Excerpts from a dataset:

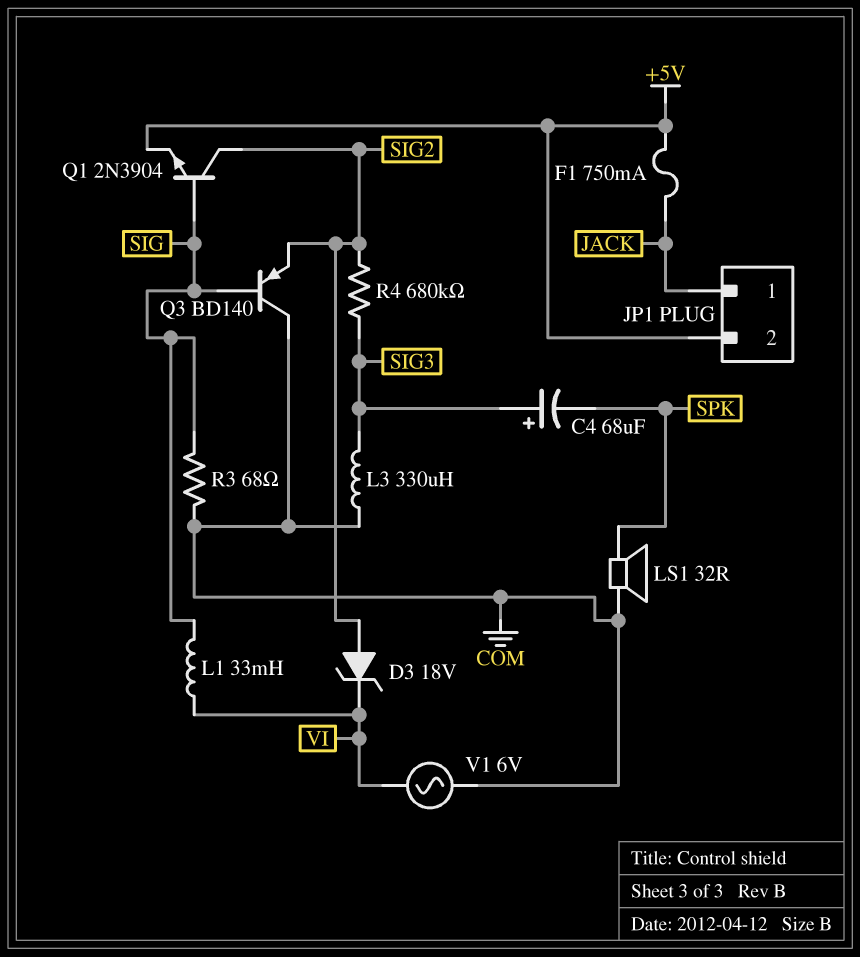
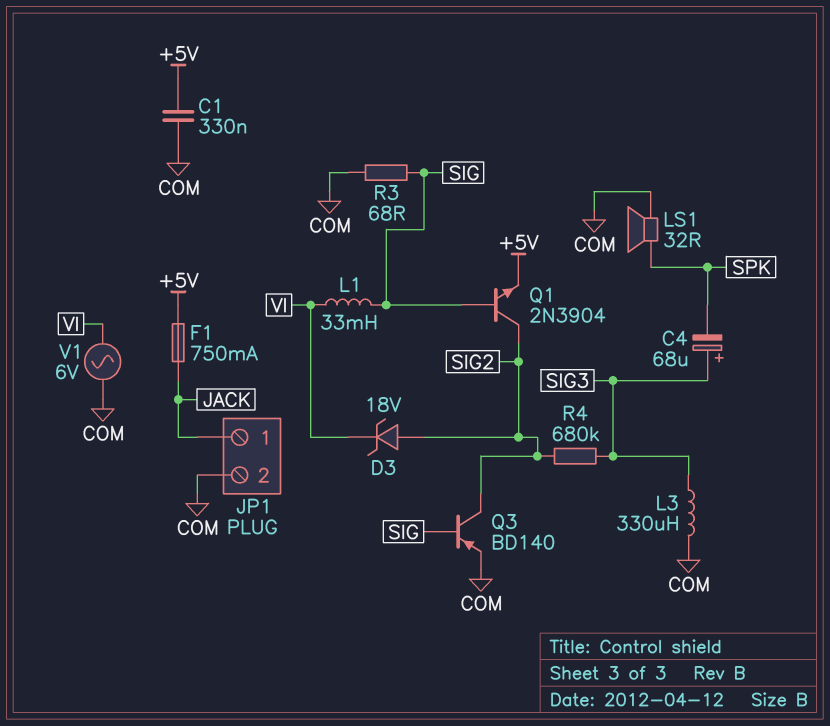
C1: none -> 330nF (+5V, COM)
JP1 pin 2: +5V -> COM
Q3: PNP BD140 (B SIG, C COM, E SIG2) -> PNP BD140 (B SIG, C SIG2, E COM)

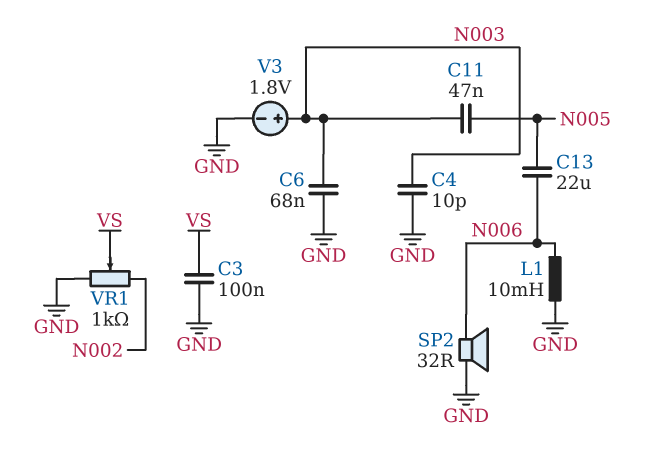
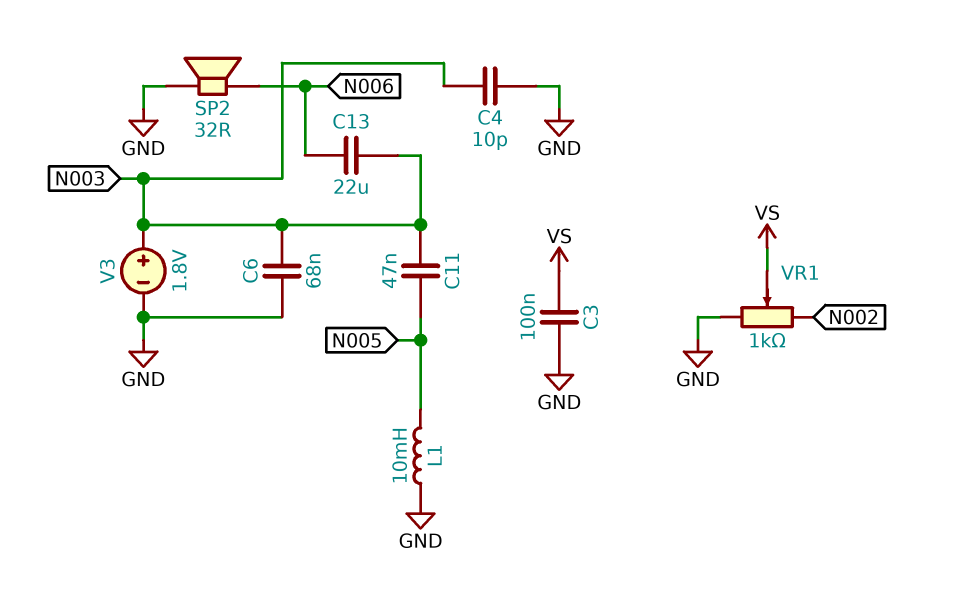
C13: 22uF (N005, N006) -> 22uF (N003, N006)
L1: 10mH (GND, N006) -> 10mH (GND, N005)

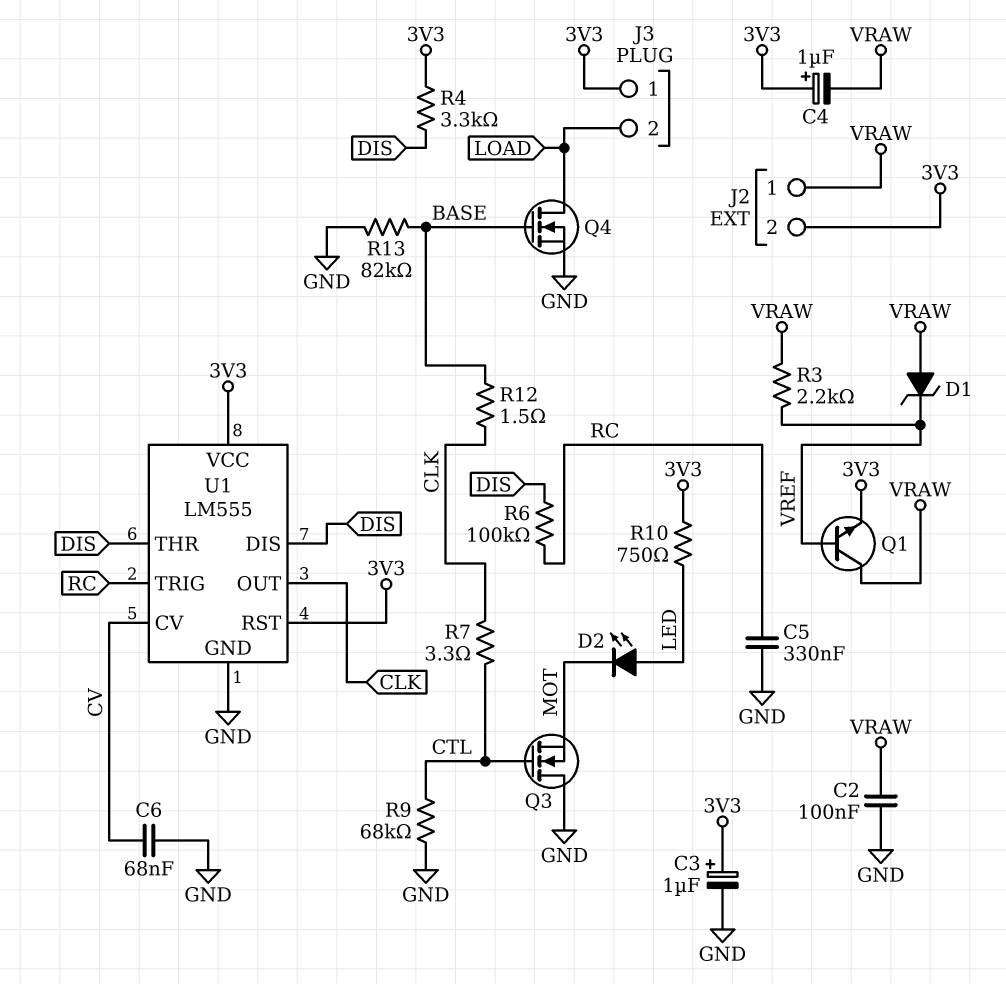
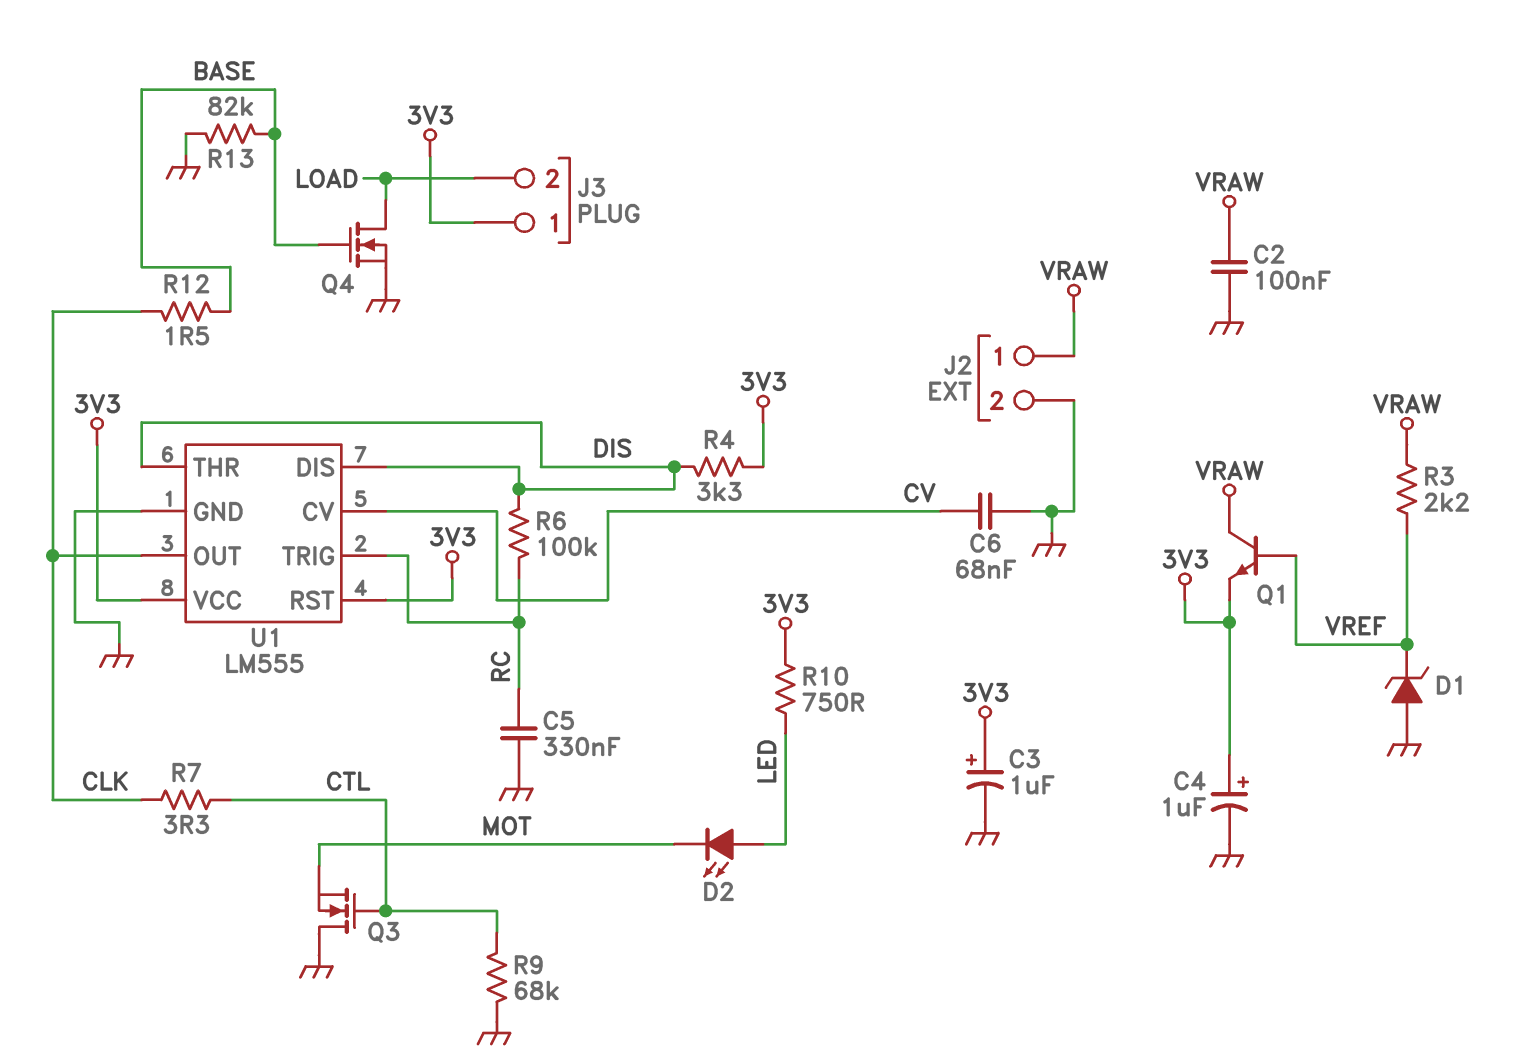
C4: 1uF (plus 3V3, minus VRAW) -> 1uF (plus 3V3, minus GND)
D1: zener (A VRAW, K VREF) -> zener (A GND, K VREF)
J2 pin 2: 3V3 -> GND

§ **TASK STATEMENT**
Please set down only the lines from the one containing "L1: 10mH (GND, N006) -> 10mH (GND, N005)" through the end of the entries, exactly as they stand, both ends included and with no pictures.

§ **EXERCISE RESPONSE**
L1: 10mH (GND, N006) -> 10mH (GND, N005)

C4: 1uF (plus 3V3, minus VRAW) -> 1uF (plus 3V3, minus GND)
D1: zener (A VRAW, K VREF) -> zener (A GND, K VREF)
J2 pin 2: 3V3 -> GND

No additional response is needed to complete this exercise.